Repeat exactly, and only, the lines of the entries below from the one with "blue screwdriver: none" through the one with "yellow wallet: none", both ends included.

## EXERCISE INPUT
======

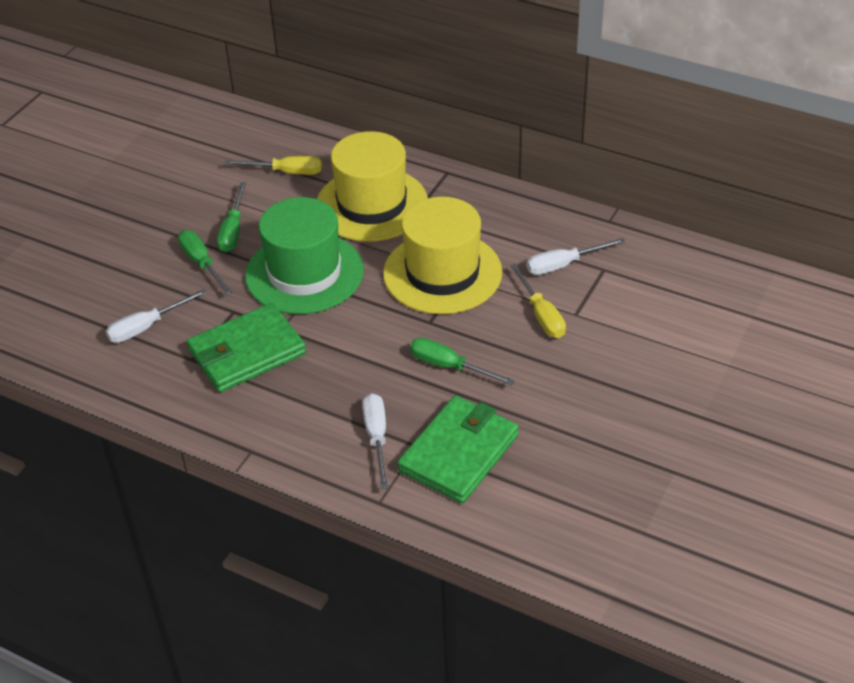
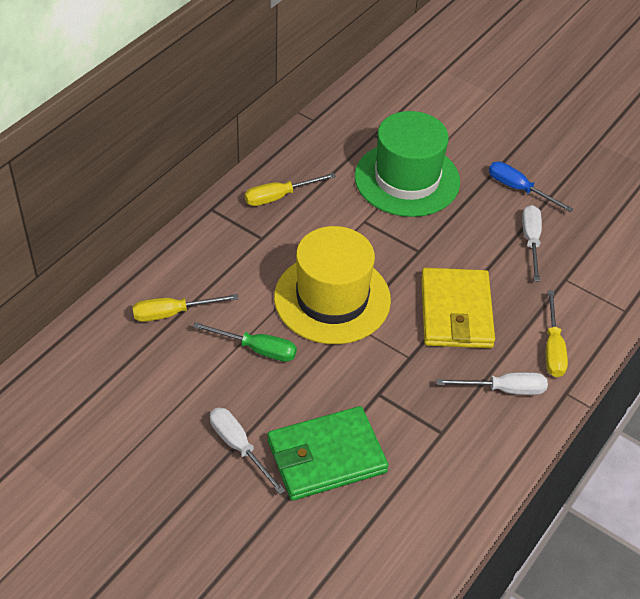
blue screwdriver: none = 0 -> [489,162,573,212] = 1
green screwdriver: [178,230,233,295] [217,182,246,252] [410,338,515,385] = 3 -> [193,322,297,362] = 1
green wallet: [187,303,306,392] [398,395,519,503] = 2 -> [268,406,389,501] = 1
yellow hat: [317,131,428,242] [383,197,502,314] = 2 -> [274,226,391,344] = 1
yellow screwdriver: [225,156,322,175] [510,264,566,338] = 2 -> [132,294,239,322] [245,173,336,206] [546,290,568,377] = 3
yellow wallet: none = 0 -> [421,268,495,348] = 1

======

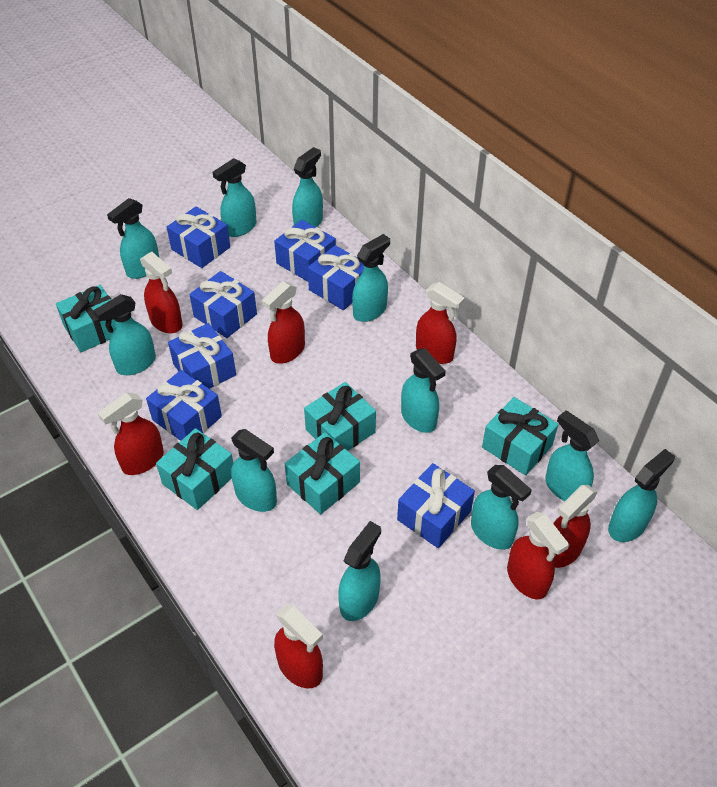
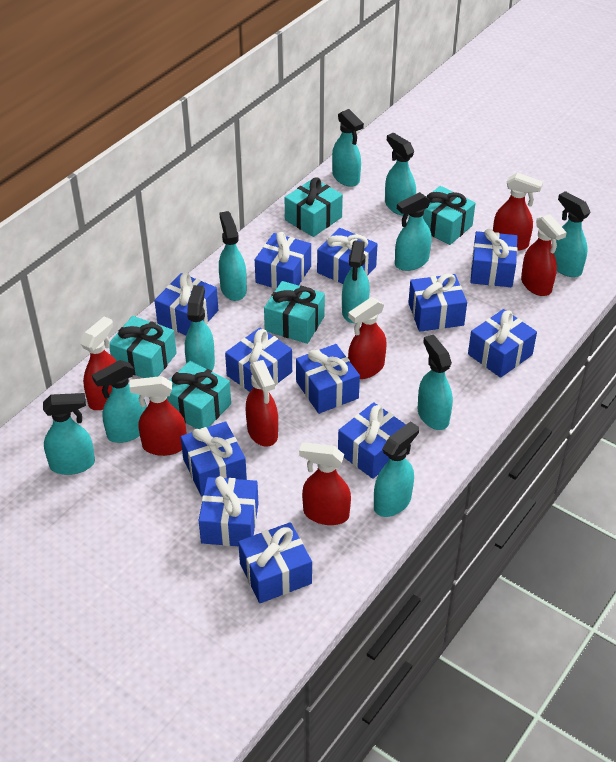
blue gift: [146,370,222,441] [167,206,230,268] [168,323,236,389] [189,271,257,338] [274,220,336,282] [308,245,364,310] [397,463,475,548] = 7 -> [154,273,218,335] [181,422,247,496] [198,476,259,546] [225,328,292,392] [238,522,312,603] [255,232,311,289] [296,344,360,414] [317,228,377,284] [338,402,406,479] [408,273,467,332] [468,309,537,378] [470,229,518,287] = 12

======

## EXERCISE SOLUTION
blue screwdriver: none = 0 -> [489,162,573,212] = 1
green screwdriver: [178,230,233,295] [217,182,246,252] [410,338,515,385] = 3 -> [193,322,297,362] = 1
green wallet: [187,303,306,392] [398,395,519,503] = 2 -> [268,406,389,501] = 1
yellow hat: [317,131,428,242] [383,197,502,314] = 2 -> [274,226,391,344] = 1
yellow screwdriver: [225,156,322,175] [510,264,566,338] = 2 -> [132,294,239,322] [245,173,336,206] [546,290,568,377] = 3
yellow wallet: none = 0 -> [421,268,495,348] = 1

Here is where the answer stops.